**Collection entries**
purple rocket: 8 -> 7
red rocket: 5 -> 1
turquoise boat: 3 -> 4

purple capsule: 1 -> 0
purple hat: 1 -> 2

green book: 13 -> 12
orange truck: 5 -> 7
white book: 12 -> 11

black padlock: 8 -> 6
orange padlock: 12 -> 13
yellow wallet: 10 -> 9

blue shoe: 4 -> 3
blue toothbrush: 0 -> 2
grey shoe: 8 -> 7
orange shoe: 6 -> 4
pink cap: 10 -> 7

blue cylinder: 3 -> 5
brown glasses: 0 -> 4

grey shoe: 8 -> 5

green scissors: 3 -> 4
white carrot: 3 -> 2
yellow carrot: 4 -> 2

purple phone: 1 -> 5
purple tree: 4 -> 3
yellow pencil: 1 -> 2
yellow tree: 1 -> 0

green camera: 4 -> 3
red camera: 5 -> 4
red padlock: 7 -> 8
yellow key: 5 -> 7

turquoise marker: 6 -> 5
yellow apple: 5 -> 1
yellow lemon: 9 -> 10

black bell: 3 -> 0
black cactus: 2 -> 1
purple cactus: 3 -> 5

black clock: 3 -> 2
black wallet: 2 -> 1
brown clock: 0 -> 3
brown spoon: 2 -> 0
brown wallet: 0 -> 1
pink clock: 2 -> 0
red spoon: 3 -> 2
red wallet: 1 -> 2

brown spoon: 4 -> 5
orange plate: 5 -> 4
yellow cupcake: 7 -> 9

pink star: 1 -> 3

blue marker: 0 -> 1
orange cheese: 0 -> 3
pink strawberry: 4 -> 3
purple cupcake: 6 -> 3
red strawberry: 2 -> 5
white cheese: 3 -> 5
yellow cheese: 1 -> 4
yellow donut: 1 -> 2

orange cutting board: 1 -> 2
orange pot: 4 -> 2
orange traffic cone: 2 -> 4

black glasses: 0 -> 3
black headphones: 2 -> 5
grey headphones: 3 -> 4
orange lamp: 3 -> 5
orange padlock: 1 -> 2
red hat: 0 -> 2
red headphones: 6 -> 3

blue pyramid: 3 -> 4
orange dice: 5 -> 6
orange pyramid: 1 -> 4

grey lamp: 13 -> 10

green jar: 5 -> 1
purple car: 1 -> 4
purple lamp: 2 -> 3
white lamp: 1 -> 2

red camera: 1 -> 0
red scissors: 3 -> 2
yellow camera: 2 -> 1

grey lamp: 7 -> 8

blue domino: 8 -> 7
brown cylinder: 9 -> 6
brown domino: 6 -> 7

**WORK ITEM**
Please return the full set of records exactly as given above.

**REPLY**
purple rocket: 8 -> 7
red rocket: 5 -> 1
turquoise boat: 3 -> 4

purple capsule: 1 -> 0
purple hat: 1 -> 2

green book: 13 -> 12
orange truck: 5 -> 7
white book: 12 -> 11

black padlock: 8 -> 6
orange padlock: 12 -> 13
yellow wallet: 10 -> 9

blue shoe: 4 -> 3
blue toothbrush: 0 -> 2
grey shoe: 8 -> 7
orange shoe: 6 -> 4
pink cap: 10 -> 7

blue cylinder: 3 -> 5
brown glasses: 0 -> 4

grey shoe: 8 -> 5

green scissors: 3 -> 4
white carrot: 3 -> 2
yellow carrot: 4 -> 2

purple phone: 1 -> 5
purple tree: 4 -> 3
yellow pencil: 1 -> 2
yellow tree: 1 -> 0

green camera: 4 -> 3
red camera: 5 -> 4
red padlock: 7 -> 8
yellow key: 5 -> 7

turquoise marker: 6 -> 5
yellow apple: 5 -> 1
yellow lemon: 9 -> 10

black bell: 3 -> 0
black cactus: 2 -> 1
purple cactus: 3 -> 5

black clock: 3 -> 2
black wallet: 2 -> 1
brown clock: 0 -> 3
brown spoon: 2 -> 0
brown wallet: 0 -> 1
pink clock: 2 -> 0
red spoon: 3 -> 2
red wallet: 1 -> 2

brown spoon: 4 -> 5
orange plate: 5 -> 4
yellow cupcake: 7 -> 9

pink star: 1 -> 3

blue marker: 0 -> 1
orange cheese: 0 -> 3
pink strawberry: 4 -> 3
purple cupcake: 6 -> 3
red strawberry: 2 -> 5
white cheese: 3 -> 5
yellow cheese: 1 -> 4
yellow donut: 1 -> 2

orange cutting board: 1 -> 2
orange pot: 4 -> 2
orange traffic cone: 2 -> 4

black glasses: 0 -> 3
black headphones: 2 -> 5
grey headphones: 3 -> 4
orange lamp: 3 -> 5
orange padlock: 1 -> 2
red hat: 0 -> 2
red headphones: 6 -> 3

blue pyramid: 3 -> 4
orange dice: 5 -> 6
orange pyramid: 1 -> 4

grey lamp: 13 -> 10

green jar: 5 -> 1
purple car: 1 -> 4
purple lamp: 2 -> 3
white lamp: 1 -> 2

red camera: 1 -> 0
red scissors: 3 -> 2
yellow camera: 2 -> 1

grey lamp: 7 -> 8

blue domino: 8 -> 7
brown cylinder: 9 -> 6
brown domino: 6 -> 7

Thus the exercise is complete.